» WHAT IS ASKED
Format the lines of the listing below as a JSON list of strings, one string per line and with blank lines omitted. Begin at the line that contains "click on varnished." and stop after the line that contains "What do you see at coordinates (436, 981)".
----- DATASET RECORDS
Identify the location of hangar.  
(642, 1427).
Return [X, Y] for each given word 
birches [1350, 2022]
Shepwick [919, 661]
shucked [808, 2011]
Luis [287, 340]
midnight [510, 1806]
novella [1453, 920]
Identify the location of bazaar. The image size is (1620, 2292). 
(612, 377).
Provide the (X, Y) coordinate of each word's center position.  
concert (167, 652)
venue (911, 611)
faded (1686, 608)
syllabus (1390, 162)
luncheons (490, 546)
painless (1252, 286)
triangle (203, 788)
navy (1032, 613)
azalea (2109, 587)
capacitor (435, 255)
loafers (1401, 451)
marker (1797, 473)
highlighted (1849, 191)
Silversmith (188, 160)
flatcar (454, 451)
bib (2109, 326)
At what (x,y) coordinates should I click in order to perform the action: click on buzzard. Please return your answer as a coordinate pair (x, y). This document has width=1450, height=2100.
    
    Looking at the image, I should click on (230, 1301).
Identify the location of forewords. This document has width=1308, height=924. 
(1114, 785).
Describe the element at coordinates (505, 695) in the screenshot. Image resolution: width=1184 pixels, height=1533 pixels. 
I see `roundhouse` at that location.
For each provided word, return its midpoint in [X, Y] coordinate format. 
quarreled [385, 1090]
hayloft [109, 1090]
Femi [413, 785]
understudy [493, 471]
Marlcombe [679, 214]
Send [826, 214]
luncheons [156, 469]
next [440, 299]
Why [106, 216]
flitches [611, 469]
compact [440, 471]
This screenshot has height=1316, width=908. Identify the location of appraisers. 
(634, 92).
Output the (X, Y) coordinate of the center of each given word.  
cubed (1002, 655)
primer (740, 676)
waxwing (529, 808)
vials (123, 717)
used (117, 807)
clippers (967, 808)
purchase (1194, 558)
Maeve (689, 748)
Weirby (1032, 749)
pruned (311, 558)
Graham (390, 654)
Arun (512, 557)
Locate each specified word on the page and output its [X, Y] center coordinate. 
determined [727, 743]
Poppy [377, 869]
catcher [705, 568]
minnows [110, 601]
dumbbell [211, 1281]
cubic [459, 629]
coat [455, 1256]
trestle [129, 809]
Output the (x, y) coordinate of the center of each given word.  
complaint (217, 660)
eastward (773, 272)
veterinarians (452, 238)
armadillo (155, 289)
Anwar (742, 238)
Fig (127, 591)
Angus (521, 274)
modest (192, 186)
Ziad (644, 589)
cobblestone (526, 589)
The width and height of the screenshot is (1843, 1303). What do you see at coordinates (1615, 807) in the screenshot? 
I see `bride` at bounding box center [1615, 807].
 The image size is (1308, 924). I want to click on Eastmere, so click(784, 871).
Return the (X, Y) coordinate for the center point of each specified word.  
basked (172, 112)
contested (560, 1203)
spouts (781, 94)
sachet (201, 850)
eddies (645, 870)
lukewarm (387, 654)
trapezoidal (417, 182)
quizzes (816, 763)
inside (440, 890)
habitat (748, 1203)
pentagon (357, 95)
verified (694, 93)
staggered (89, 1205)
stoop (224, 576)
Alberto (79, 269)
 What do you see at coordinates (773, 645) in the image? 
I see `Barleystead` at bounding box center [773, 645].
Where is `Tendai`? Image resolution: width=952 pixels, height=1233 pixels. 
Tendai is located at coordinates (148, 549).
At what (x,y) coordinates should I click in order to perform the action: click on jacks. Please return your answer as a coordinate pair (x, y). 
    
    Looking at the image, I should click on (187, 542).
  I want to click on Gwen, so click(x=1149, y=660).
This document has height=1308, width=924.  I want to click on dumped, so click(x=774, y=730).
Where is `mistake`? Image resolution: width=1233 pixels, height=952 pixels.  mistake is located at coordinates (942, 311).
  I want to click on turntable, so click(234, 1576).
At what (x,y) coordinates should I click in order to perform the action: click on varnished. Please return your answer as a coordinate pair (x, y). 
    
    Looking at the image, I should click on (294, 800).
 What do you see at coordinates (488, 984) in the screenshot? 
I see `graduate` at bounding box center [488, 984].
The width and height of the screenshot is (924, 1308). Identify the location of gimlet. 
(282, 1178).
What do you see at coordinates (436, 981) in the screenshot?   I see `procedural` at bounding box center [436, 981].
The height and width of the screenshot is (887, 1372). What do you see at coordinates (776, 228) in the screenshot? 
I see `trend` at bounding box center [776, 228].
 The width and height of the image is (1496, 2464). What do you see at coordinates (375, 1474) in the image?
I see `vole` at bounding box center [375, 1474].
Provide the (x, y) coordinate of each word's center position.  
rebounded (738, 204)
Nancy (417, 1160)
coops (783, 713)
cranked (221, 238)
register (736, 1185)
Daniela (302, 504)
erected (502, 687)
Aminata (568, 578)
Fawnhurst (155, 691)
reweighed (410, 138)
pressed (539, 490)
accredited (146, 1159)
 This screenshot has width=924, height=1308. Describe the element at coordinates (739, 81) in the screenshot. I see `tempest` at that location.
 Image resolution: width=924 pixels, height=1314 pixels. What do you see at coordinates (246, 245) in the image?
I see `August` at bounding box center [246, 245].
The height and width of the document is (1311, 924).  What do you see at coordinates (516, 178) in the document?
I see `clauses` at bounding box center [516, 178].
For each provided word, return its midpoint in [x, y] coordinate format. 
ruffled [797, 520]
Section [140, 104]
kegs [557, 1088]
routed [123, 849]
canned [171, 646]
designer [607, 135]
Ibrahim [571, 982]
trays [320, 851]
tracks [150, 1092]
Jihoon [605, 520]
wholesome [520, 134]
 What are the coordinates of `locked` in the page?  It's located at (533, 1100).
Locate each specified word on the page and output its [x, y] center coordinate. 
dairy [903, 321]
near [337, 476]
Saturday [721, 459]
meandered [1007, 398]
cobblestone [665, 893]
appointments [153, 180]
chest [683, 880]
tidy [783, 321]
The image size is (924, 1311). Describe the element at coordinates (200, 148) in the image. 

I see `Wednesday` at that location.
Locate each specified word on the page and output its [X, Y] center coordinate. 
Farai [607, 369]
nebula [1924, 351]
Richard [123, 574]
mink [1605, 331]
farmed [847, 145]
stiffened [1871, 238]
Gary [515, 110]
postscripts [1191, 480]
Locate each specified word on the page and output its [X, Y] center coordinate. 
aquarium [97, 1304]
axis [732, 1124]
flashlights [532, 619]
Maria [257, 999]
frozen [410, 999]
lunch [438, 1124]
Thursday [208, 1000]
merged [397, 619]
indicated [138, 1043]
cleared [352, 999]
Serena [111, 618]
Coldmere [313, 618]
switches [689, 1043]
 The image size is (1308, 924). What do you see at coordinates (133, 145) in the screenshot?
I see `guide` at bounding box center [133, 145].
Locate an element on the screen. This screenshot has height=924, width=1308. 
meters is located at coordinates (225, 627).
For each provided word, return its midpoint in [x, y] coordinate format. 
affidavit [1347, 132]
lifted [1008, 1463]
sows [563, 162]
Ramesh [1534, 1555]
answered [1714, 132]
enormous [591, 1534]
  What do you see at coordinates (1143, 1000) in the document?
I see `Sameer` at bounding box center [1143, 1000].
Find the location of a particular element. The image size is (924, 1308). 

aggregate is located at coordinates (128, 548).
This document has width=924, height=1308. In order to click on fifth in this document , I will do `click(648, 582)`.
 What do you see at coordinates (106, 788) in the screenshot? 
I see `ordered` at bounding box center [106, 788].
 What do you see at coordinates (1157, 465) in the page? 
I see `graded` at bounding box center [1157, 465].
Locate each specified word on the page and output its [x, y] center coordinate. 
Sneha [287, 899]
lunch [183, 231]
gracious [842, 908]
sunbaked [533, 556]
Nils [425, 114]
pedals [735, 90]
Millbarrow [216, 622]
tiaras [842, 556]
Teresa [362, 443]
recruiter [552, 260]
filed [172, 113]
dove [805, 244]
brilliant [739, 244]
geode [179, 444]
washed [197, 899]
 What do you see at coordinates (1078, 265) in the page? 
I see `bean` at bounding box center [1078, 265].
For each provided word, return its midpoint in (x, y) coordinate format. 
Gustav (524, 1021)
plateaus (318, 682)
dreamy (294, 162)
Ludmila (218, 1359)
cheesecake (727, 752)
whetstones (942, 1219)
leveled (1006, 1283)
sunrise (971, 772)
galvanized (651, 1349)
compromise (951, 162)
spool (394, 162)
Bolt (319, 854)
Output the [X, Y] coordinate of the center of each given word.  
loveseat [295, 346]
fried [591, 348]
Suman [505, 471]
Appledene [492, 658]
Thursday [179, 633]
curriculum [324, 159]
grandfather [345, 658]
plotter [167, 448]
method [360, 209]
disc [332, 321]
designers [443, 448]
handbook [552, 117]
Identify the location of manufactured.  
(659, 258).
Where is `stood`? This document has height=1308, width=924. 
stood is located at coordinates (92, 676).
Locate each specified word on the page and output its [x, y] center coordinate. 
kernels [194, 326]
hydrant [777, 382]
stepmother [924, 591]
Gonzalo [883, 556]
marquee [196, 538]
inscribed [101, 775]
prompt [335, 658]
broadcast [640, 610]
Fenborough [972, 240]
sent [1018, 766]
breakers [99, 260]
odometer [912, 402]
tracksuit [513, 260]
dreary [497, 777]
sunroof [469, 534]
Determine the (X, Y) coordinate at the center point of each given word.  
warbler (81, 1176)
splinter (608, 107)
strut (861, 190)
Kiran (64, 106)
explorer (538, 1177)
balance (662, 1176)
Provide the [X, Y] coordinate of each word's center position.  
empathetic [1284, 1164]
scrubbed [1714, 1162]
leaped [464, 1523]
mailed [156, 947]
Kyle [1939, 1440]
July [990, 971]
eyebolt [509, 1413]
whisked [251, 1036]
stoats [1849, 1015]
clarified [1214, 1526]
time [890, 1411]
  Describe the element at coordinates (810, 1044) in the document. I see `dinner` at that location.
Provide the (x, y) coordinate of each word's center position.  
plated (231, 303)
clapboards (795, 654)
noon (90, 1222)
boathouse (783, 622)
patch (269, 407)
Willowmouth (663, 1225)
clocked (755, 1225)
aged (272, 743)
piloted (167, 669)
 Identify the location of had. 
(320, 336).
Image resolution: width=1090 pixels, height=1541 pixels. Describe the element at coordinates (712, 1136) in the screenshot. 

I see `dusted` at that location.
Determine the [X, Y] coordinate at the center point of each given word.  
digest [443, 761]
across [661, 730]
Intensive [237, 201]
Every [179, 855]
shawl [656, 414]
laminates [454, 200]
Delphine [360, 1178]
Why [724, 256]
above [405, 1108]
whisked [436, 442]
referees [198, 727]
----------
» TASK OUTPUT
[
  "At what (x,y) coordinates should I click in order to perform the action: click on varnished. Please return your answer as a coordinate pair (x, y). ",
  "    Looking at the image, I should click on (294, 800).",
  " What do you see at coordinates (488, 984) in the screenshot? ",
  "I see `graduate` at bounding box center [488, 984].",
  "The width and height of the screenshot is (924, 1308). Identify the location of gimlet. ",
  "(282, 1178).",
  "What do you see at coordinates (436, 981) in the screenshot?   I see `procedural` at bounding box center [436, 981]."
]